# Instructions for the task
One part of the entries below is wanted: the lines from the one containing "(180, 519) = (259, 359): green" through the one containing "(311, 223) = (465, 242): turquoise". Write those out exactly and nothing else.

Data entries
☆ ☆ ☆ ☆

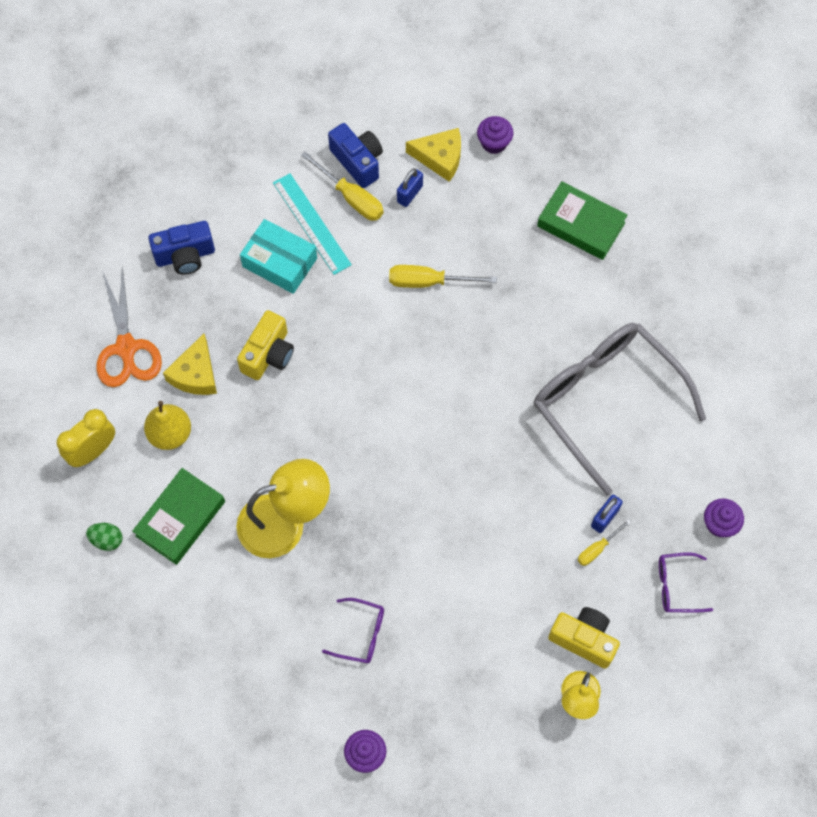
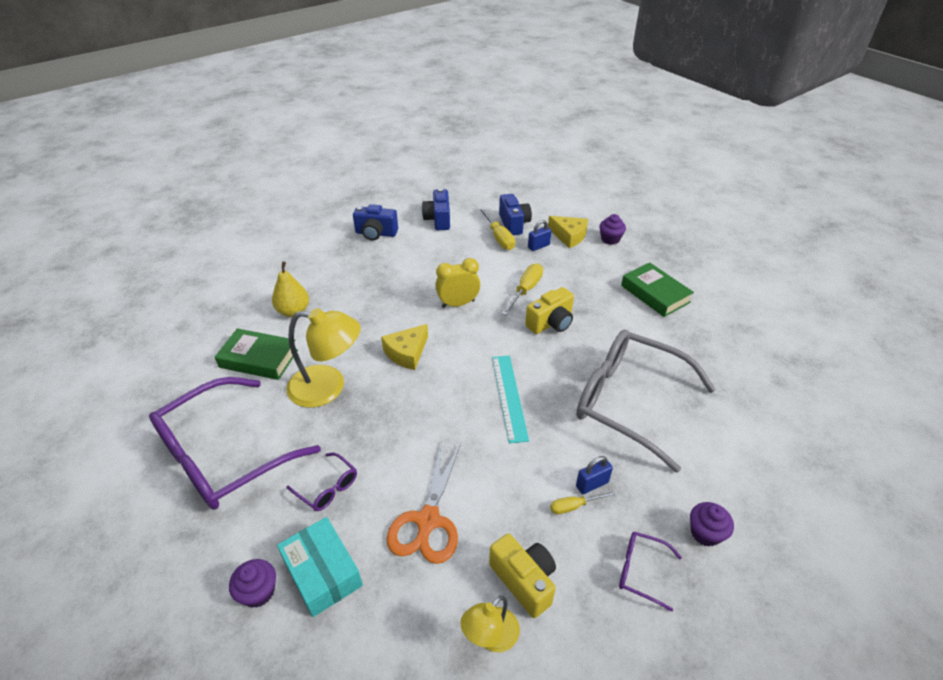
camera: 25 degrees right, 25 degrees down
(93, 451) = (238, 303): yellow clock -> yellow clock (458, 304)
(107, 540) = (201, 353): green egg -> none
(126, 348) = (304, 262): orange scissors -> orange scissors (427, 521)
(180, 519) = (259, 359): green book -> green book turned 45 degrees clockwise
(195, 374) = (335, 287): yellow cheese -> yellow cheese (407, 353)
(235, 646) = (225, 454): none -> purple glasses
(253, 193) = (438, 219): none -> blue camera
(268, 354) = (390, 293): yellow camera -> yellow camera (551, 323)
(280, 262) = (431, 253): turquoise box -> turquoise box (322, 572)
(311, 223) = (465, 242): turquoise ruler -> turquoise ruler (509, 397)
(428, 282) = (525, 290): yellow screwdriver -> yellow screwdriver turned 90 degrees clockwise
(607, 402) = (630, 402): grey glasses -> grey glasses turned 45 degrees counterclockwise

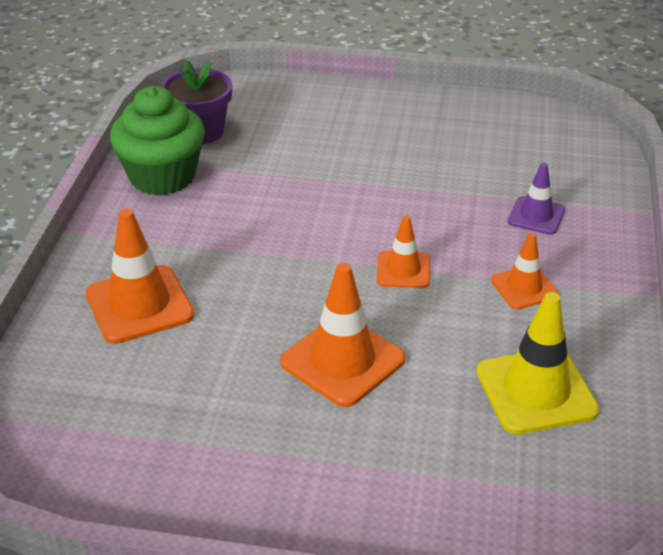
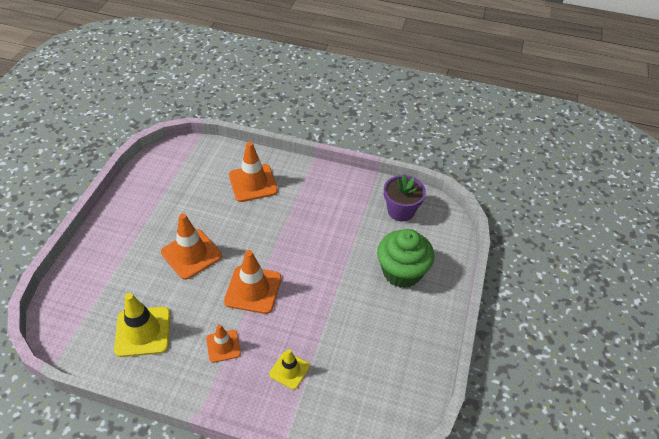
camera: 95 degrees right, 10 degrees up
(162, 176) = (356, 193): green cupcake -> green cupcake (402, 272)
(403, 270) = (253, 290): orange traffic cone -> orange traffic cone, size x1.68
(536, 216) = (289, 370): purple traffic cone -> yellow traffic cone

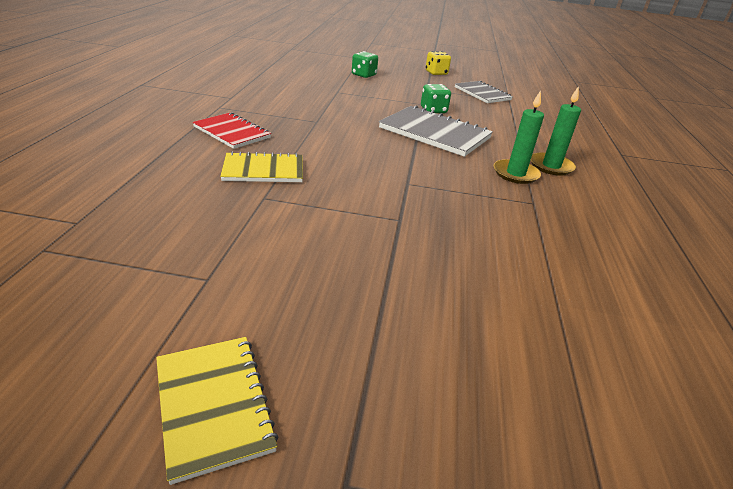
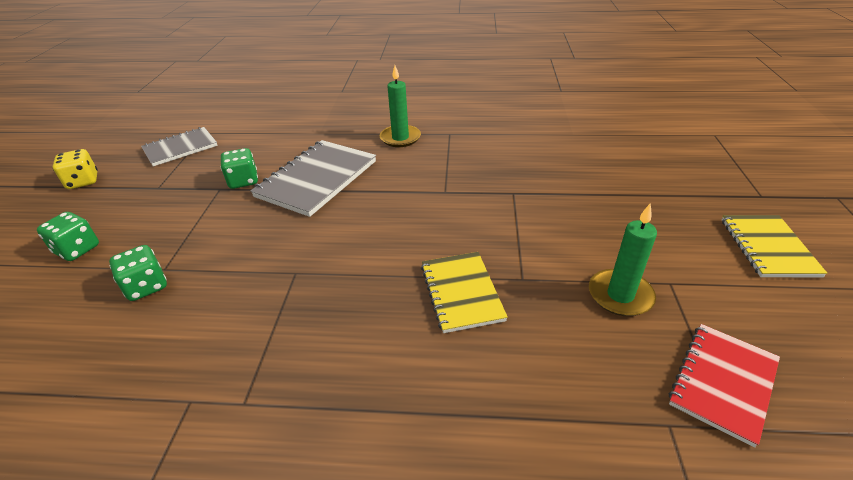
camera: 90 degrees left, 5 degrees up
(214, 405) = (768, 247): yellow notebook -> yellow notebook turned 60 degrees counterclockwise
(232, 132) = (355, 353): red notebook -> red notebook (723, 382)
(323, 88) = (146, 286): none -> green dice
(551, 166) = (378, 122): green candle -> green candle (620, 295)

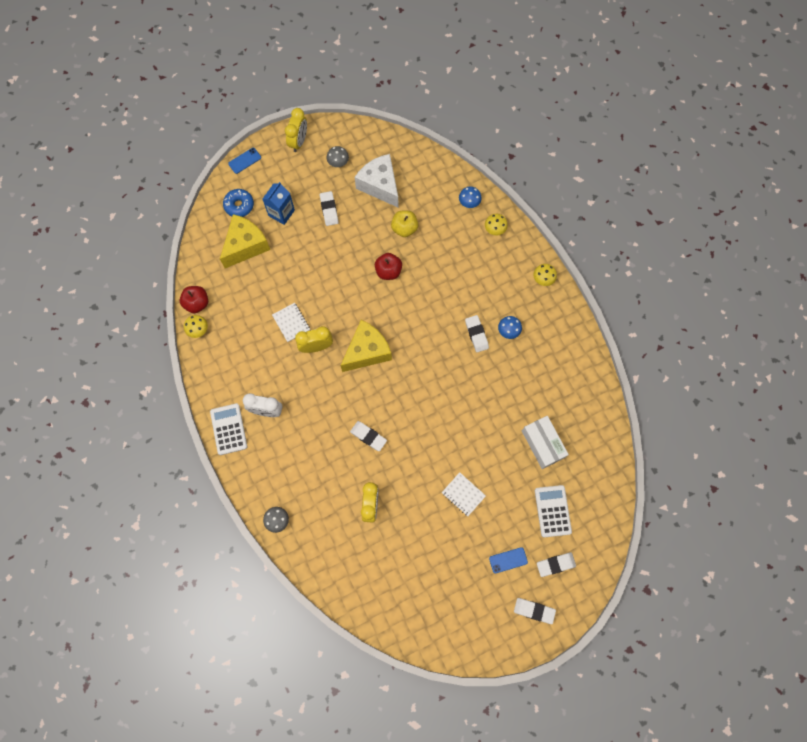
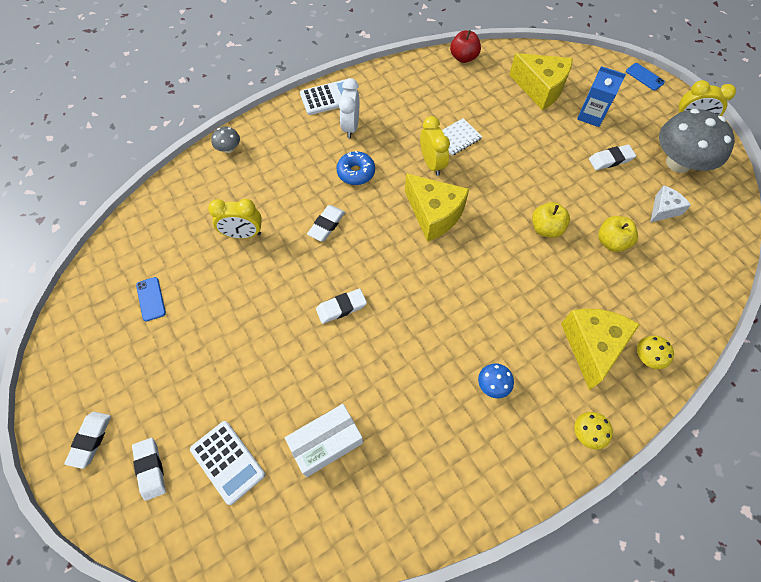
camera: 85 degrees right, 10 degrees down
(198, 330) = (434, 62): yellow mushroom -> none
(239, 205) = (587, 78): blue donut -> blue donut (356, 172)
(338, 162) = (678, 163): grey mushroom -> grey mushroom, size x2.34
(380, 185) = (663, 209): white cheese -> white cheese, size x0.56
(388, 271) = (546, 228): red apple -> yellow apple
(463, 494) = (254, 338): white notebook -> none
(469, 202) = (678, 319): blue mushroom -> none
(476, 334) = (479, 341): white eraser -> white eraser (341, 307)
(485, 262) = (591, 346): none -> yellow cheese
(508, 560) = (163, 401): blue phone -> blue phone (151, 299)
(552, 511) = (227, 462): white calculator -> white calculator turned 60 degrees clockwise

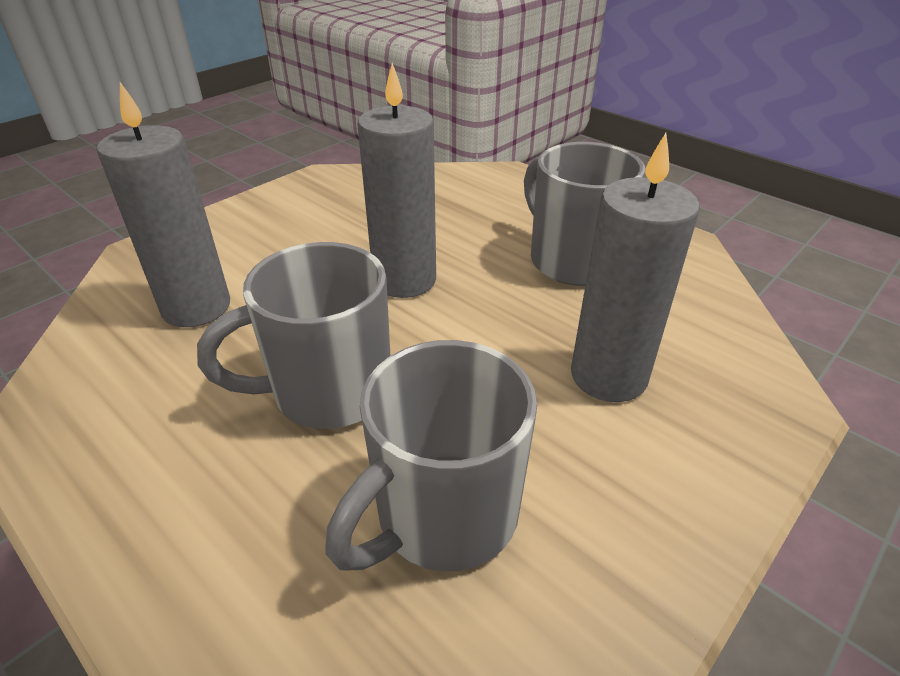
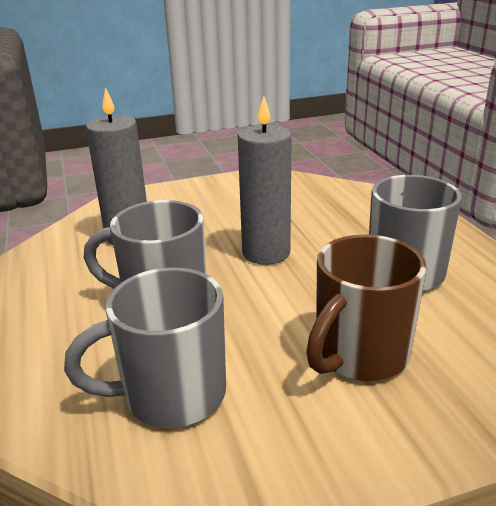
camera: 30 degrees right, 10 degrees down
(608, 376) = (359, 355): grey candle -> brown mug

☆ ☆ ☆ ☆

# Problem solution
(180, 519) = (259, 359): green book -> green book turned 45 degrees clockwise
(195, 374) = (335, 287): yellow cheese -> yellow cheese (407, 353)
(235, 646) = (225, 454): none -> purple glasses
(253, 193) = (438, 219): none -> blue camera
(268, 354) = (390, 293): yellow camera -> yellow camera (551, 323)
(280, 262) = (431, 253): turquoise box -> turquoise box (322, 572)
(311, 223) = (465, 242): turquoise ruler -> turquoise ruler (509, 397)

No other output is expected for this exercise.